[Object tracking records]
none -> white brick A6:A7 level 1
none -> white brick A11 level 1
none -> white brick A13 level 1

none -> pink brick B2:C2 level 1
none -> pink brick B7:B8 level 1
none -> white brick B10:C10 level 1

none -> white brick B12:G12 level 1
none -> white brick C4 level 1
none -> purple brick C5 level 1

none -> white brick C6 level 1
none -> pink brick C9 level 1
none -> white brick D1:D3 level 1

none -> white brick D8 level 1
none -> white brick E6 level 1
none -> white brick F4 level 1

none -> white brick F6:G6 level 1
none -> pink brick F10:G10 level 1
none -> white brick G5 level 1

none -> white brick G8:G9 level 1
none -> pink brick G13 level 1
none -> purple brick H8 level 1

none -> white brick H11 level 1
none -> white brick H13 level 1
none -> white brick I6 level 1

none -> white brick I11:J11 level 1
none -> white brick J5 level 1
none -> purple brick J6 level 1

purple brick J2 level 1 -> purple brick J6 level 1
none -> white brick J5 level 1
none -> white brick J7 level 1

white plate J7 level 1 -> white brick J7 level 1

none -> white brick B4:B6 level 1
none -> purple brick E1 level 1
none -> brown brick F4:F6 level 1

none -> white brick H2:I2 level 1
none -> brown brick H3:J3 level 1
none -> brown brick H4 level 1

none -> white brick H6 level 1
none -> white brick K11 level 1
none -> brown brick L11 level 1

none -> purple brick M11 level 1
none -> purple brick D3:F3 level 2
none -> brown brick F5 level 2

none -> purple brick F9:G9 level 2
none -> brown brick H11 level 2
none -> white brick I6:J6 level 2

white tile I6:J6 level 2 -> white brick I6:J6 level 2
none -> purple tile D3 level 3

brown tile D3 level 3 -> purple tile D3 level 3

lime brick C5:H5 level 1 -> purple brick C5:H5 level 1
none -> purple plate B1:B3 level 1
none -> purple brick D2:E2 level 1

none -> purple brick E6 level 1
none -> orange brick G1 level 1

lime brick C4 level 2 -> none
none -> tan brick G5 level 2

HOW TO COMPLETE THIS TASK:
Type the entries out again so that they match exactly.

RESPONSE:
none -> white brick A6:A7 level 1
none -> white brick A11 level 1
none -> white brick A13 level 1

none -> pink brick B2:C2 level 1
none -> pink brick B7:B8 level 1
none -> white brick B10:C10 level 1

none -> white brick B12:G12 level 1
none -> white brick C4 level 1
none -> purple brick C5 level 1

none -> white brick C6 level 1
none -> pink brick C9 level 1
none -> white brick D1:D3 level 1

none -> white brick D8 level 1
none -> white brick E6 level 1
none -> white brick F4 level 1

none -> white brick F6:G6 level 1
none -> pink brick F10:G10 level 1
none -> white brick G5 level 1

none -> white brick G8:G9 level 1
none -> pink brick G13 level 1
none -> purple brick H8 level 1

none -> white brick H11 level 1
none -> white brick H13 level 1
none -> white brick I6 level 1

none -> white brick I11:J11 level 1
none -> white brick J5 level 1
none -> purple brick J6 level 1

purple brick J2 level 1 -> purple brick J6 level 1
none -> white brick J5 level 1
none -> white brick J7 level 1

white plate J7 level 1 -> white brick J7 level 1

none -> white brick B4:B6 level 1
none -> purple brick E1 level 1
none -> brown brick F4:F6 level 1

none -> white brick H2:I2 level 1
none -> brown brick H3:J3 level 1
none -> brown brick H4 level 1

none -> white brick H6 level 1
none -> white brick K11 level 1
none -> brown brick L11 level 1

none -> purple brick M11 level 1
none -> purple brick D3:F3 level 2
none -> brown brick F5 level 2

none -> purple brick F9:G9 level 2
none -> brown brick H11 level 2
none -> white brick I6:J6 level 2

white tile I6:J6 level 2 -> white brick I6:J6 level 2
none -> purple tile D3 level 3

brown tile D3 level 3 -> purple tile D3 level 3

lime brick C5:H5 level 1 -> purple brick C5:H5 level 1
none -> purple plate B1:B3 level 1
none -> purple brick D2:E2 level 1

none -> purple brick E6 level 1
none -> orange brick G1 level 1

lime brick C4 level 2 -> none
none -> tan brick G5 level 2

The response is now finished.